▶ _WHAT TO PRODUCE_
Without reproducing any image, print the listing below exactly.

______

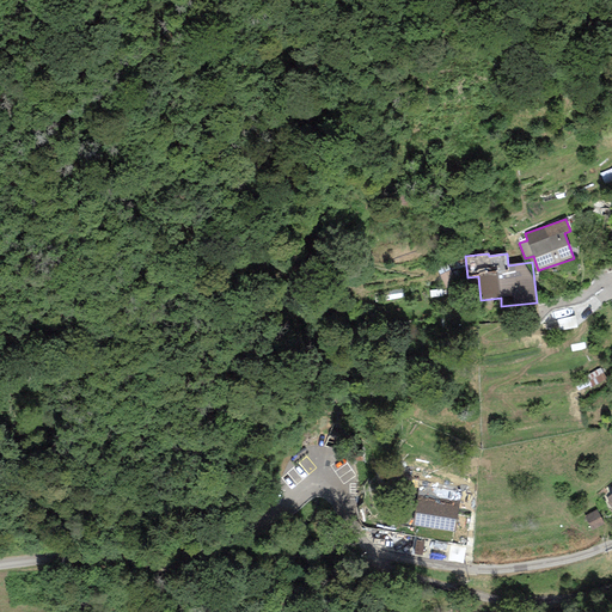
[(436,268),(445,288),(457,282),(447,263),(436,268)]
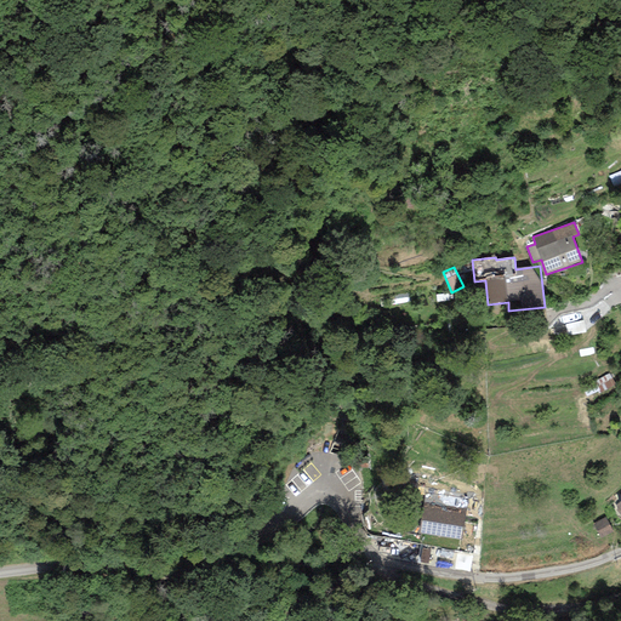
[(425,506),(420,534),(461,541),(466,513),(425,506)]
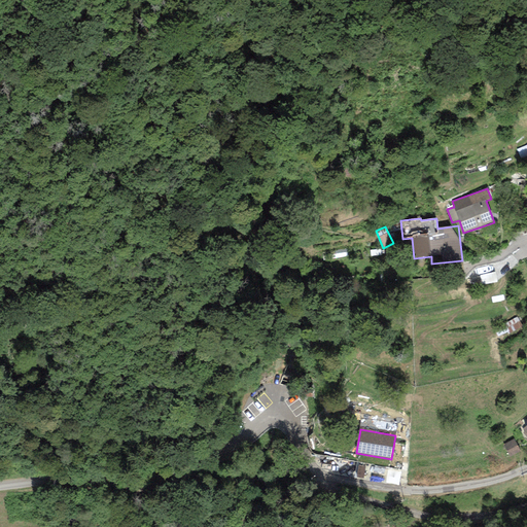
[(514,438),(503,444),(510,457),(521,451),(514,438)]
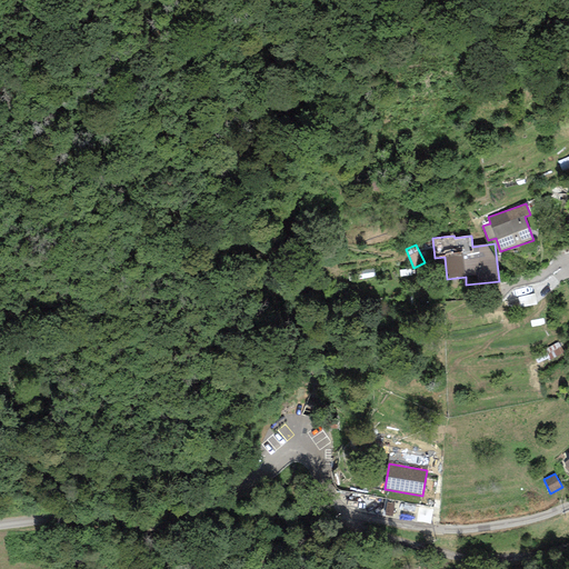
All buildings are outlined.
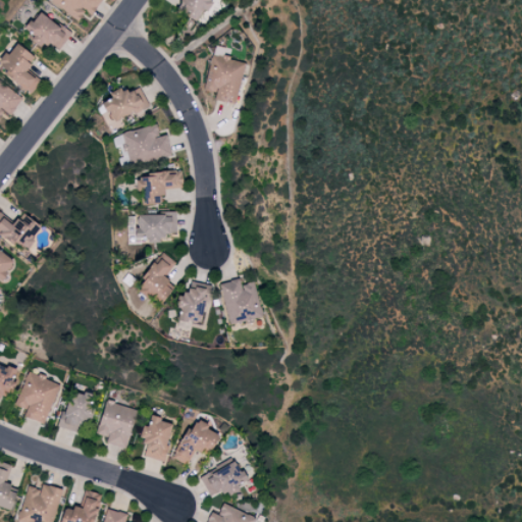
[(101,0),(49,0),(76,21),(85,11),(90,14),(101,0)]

______

▶ _TASK ANSWER_
[(436,268),(445,288),(457,282),(447,263),(436,268)]
[(425,506),(420,534),(461,541),(466,513),(425,506)]
[(514,438),(503,444),(510,457),(521,451),(514,438)]
All buildings are outlined.
[(101,0),(49,0),(76,21),(85,11),(90,14),(101,0)]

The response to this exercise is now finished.